Start of Record excerpts
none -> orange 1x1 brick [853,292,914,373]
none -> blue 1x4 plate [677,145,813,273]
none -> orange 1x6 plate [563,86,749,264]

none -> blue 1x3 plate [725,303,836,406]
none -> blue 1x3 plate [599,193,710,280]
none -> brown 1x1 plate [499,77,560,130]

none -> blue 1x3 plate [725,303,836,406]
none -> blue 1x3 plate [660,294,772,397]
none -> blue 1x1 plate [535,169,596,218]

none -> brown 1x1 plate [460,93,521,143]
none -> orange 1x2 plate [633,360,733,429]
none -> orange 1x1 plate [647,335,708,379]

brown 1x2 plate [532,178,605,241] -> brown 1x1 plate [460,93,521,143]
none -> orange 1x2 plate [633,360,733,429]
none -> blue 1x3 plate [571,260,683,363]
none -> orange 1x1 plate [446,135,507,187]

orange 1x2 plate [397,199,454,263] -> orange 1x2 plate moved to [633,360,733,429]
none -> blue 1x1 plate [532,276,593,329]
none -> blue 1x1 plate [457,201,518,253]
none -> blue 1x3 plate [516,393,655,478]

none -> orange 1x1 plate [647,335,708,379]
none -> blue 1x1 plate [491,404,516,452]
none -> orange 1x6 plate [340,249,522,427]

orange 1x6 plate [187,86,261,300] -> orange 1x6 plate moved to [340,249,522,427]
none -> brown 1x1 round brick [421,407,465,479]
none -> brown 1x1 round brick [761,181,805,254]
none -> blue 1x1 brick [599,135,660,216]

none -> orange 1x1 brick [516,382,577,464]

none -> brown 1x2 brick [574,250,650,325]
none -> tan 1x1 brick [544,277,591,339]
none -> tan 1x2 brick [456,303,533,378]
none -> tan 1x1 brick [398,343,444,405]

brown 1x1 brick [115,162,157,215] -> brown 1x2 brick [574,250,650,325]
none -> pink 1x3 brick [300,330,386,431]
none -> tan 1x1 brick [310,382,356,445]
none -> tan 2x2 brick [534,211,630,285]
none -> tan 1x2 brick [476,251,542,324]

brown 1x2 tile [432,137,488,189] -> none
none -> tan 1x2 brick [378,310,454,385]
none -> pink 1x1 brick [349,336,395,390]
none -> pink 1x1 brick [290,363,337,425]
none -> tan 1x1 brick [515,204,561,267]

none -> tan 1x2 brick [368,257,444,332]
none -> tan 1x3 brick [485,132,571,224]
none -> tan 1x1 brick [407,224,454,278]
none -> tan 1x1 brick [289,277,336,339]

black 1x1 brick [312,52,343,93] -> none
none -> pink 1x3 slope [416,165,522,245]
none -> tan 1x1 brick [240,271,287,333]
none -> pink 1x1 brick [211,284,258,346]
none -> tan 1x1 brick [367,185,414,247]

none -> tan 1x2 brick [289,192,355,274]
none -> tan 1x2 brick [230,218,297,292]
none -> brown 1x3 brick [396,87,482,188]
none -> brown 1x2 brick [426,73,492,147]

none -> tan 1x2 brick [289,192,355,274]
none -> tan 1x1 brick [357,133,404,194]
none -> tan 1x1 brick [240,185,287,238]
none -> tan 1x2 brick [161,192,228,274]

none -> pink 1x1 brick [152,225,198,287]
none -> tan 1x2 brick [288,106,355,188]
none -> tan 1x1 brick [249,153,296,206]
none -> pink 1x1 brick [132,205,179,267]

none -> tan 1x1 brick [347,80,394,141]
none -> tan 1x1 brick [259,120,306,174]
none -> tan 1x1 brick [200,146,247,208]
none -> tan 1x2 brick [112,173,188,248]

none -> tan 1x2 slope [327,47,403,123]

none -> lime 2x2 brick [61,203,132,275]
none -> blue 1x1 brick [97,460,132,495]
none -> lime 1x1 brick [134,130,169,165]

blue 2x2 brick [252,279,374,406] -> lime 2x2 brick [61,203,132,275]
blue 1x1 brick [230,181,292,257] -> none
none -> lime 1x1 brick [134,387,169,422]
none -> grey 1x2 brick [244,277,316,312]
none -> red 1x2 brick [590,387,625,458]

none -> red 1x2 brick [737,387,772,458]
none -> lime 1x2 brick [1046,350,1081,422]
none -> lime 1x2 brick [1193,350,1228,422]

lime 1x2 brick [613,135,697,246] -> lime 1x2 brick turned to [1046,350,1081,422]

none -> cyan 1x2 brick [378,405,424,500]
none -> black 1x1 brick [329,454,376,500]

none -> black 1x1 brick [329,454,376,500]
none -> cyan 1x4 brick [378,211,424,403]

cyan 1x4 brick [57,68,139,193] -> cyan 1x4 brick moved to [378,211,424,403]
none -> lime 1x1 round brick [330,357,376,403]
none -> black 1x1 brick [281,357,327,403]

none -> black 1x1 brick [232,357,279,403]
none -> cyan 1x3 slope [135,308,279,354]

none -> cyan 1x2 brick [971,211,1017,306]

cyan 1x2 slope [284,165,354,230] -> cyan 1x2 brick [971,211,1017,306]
End of Record excerpts
**Your instructions:** Your answer should consist of each line above in which "round" appears.

**The completed task:**
none -> brown 1x1 round brick [421,407,465,479]
none -> brown 1x1 round brick [761,181,805,254]
none -> lime 1x1 round brick [330,357,376,403]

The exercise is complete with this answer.